#### [Problem to solve]
Copy out exactly the lines that begin with the one containing "white scissors [304,245,363,306]" and continue until the last line of the material.

········

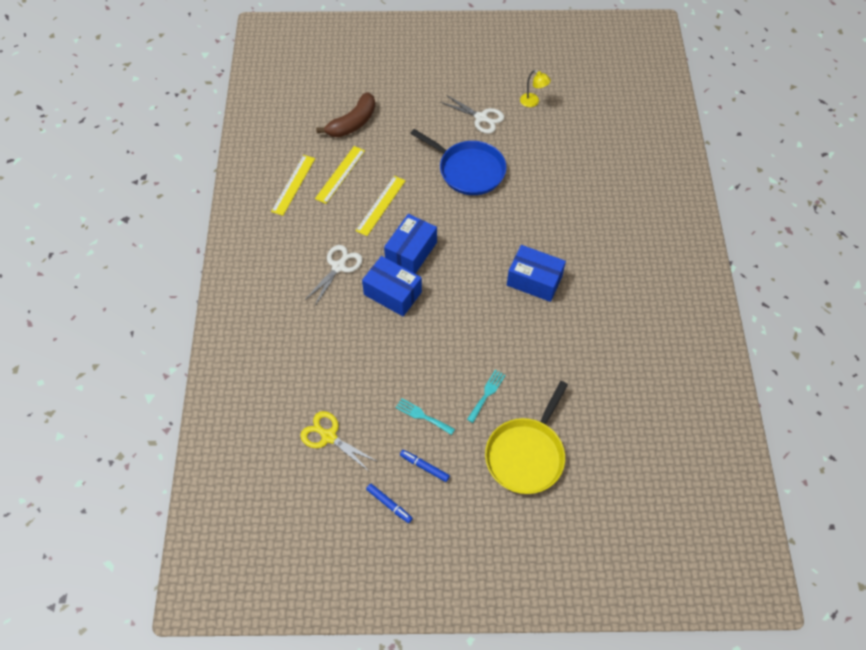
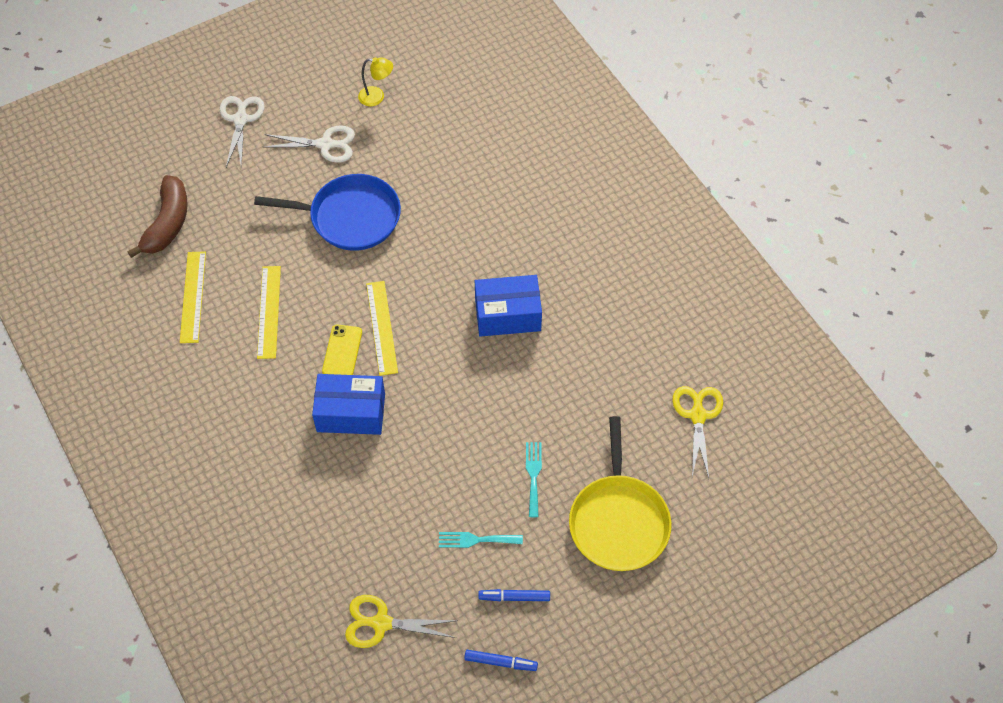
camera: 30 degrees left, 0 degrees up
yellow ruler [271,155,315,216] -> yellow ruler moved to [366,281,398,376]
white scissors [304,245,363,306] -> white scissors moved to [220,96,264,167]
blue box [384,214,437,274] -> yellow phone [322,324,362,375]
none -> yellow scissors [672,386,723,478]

········

#### [Written response]
white scissors [304,245,363,306] -> white scissors moved to [220,96,264,167]
blue box [384,214,437,274] -> yellow phone [322,324,362,375]
none -> yellow scissors [672,386,723,478]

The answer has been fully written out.